**** RECORD EXCERPTS

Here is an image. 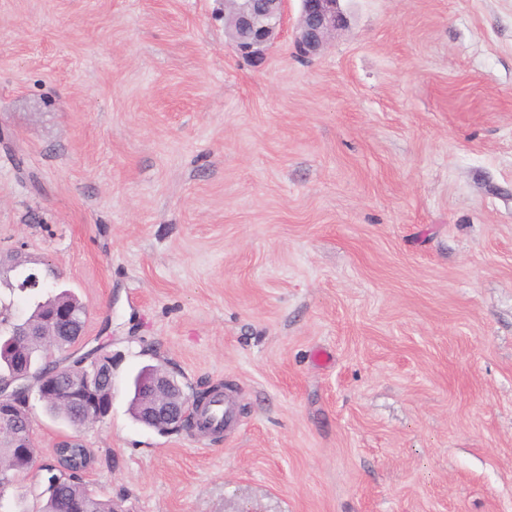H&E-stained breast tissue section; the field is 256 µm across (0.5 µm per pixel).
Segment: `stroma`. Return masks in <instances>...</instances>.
Returning a JSON list of instances; mask_svg holds the SVG:
<instances>
[{
  "label": "stroma",
  "mask_w": 512,
  "mask_h": 512,
  "mask_svg": "<svg viewBox=\"0 0 512 512\" xmlns=\"http://www.w3.org/2000/svg\"><path fill=\"white\" fill-rule=\"evenodd\" d=\"M341 7L255 66L220 0H0V259L112 357L33 443L120 512H512V0ZM147 364L235 429L135 421ZM341 0H299L300 12L295 31V46L303 57L318 54L333 33L348 24ZM33 389L37 391L39 399L44 403L46 411L68 426H71L70 424L77 426L78 423L81 424V427L94 425L95 423L101 422L108 415L107 412L101 415H90L91 409L83 397V391L80 389L74 388L69 390V393H71L70 400L74 402V408L78 415L74 413L71 402L65 395H45L39 390L38 386H34ZM88 415L90 416L85 419L78 417ZM196 414L210 428L222 432L232 422L235 408L230 399H225L223 395L218 394L207 406L198 409Z\"/></svg>",
  "instance_id": "35a3bbf8"
}]
</instances>
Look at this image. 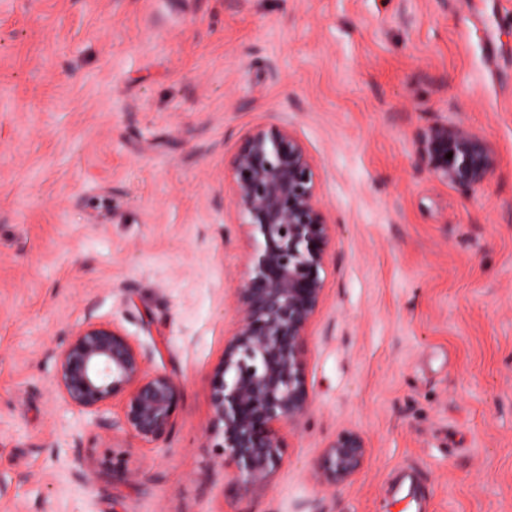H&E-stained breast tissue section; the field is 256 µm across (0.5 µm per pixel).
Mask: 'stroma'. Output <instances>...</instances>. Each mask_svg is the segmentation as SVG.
<instances>
[{
    "label": "stroma",
    "mask_w": 512,
    "mask_h": 512,
    "mask_svg": "<svg viewBox=\"0 0 512 512\" xmlns=\"http://www.w3.org/2000/svg\"><path fill=\"white\" fill-rule=\"evenodd\" d=\"M446 121L492 144L482 189L421 162ZM281 123L333 233L312 403L253 492L211 430L253 248L224 163ZM89 322L179 383L160 440L61 399ZM345 428L369 453L329 486ZM410 469L427 512H512V0H0V512H399ZM368 448V442L360 432L352 429L340 431L321 456L317 478L332 486L350 482L362 469Z\"/></svg>",
    "instance_id": "obj_1"
}]
</instances>
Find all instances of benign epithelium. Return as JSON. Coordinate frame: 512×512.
<instances>
[{"label":"benign epithelium","mask_w":512,"mask_h":512,"mask_svg":"<svg viewBox=\"0 0 512 512\" xmlns=\"http://www.w3.org/2000/svg\"><path fill=\"white\" fill-rule=\"evenodd\" d=\"M452 157H446V154ZM420 159L440 182L477 190L496 168L487 139L461 125L431 128ZM230 199L256 242L237 291L238 327L224 345L211 395L212 428L246 489L263 487L283 456L279 428L310 408L303 348L323 300L320 277L332 227L319 204L312 159L288 124L257 127L239 141L224 168ZM56 387L79 411L104 416L126 396L121 423L143 442L161 439L181 396L169 375L151 372L145 356L119 326L89 322L59 353ZM368 442L344 429L324 450L317 478L336 486L362 469Z\"/></svg>","instance_id":"7a95c632"}]
</instances>
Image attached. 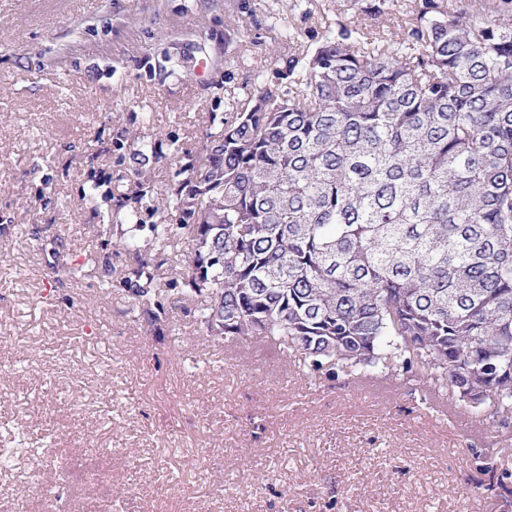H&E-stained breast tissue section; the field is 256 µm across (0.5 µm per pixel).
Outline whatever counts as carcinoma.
Here are the masks:
<instances>
[{
	"mask_svg": "<svg viewBox=\"0 0 512 512\" xmlns=\"http://www.w3.org/2000/svg\"><path fill=\"white\" fill-rule=\"evenodd\" d=\"M284 37L288 86L260 88L198 155L122 135L131 189L112 207L88 186L134 320L160 332L190 304L213 343L273 339L310 377L388 370L508 431L512 0H421L391 44L346 26L310 50ZM88 263L112 287V249ZM484 473L512 494L511 473Z\"/></svg>",
	"mask_w": 512,
	"mask_h": 512,
	"instance_id": "cac0c4a2",
	"label": "carcinoma"
}]
</instances>
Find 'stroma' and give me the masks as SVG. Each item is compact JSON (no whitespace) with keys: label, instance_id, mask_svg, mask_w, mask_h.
Listing matches in <instances>:
<instances>
[{"label":"stroma","instance_id":"35a3bbf8","mask_svg":"<svg viewBox=\"0 0 512 512\" xmlns=\"http://www.w3.org/2000/svg\"><path fill=\"white\" fill-rule=\"evenodd\" d=\"M376 2L0 0V512H512L479 485L512 472L484 415L225 350L180 308L156 334L120 286L64 274L112 239L87 175L129 189L113 138L197 153L229 99L277 84L284 29L395 31Z\"/></svg>","mask_w":512,"mask_h":512}]
</instances>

********

→ OBJECTIVE:
In the listing above, find the line with "Outline whatever counts as carcinoma." and set down that line and all after it exactly, through the final line.

→ OUTPUT BELOW:
Outline whatever counts as carcinoma.
Here are the masks:
<instances>
[{
	"mask_svg": "<svg viewBox=\"0 0 512 512\" xmlns=\"http://www.w3.org/2000/svg\"><path fill=\"white\" fill-rule=\"evenodd\" d=\"M284 37L288 86L260 88L198 155L122 135L131 189L112 207L88 186L134 320L160 332L190 304L213 343L273 339L310 377L388 370L508 431L512 0H421L391 44L346 26L310 50ZM88 263L112 287V249ZM484 473L512 494L511 473Z\"/></svg>",
	"mask_w": 512,
	"mask_h": 512,
	"instance_id": "cac0c4a2",
	"label": "carcinoma"
}]
</instances>
Find 'stroma' and give me the masks as SVG. Each item is compact JSON (no whitespace) with keys: label, instance_id, mask_svg, mask_w, mask_h.
Listing matches in <instances>:
<instances>
[{"label":"stroma","instance_id":"35a3bbf8","mask_svg":"<svg viewBox=\"0 0 512 512\" xmlns=\"http://www.w3.org/2000/svg\"><path fill=\"white\" fill-rule=\"evenodd\" d=\"M376 2L0 0V512H512L479 485L512 472L484 415L225 350L180 308L156 334L120 286L64 274L112 239L87 175L129 189L113 138L197 153L229 99L277 84L284 29L395 31Z\"/></svg>","mask_w":512,"mask_h":512}]
</instances>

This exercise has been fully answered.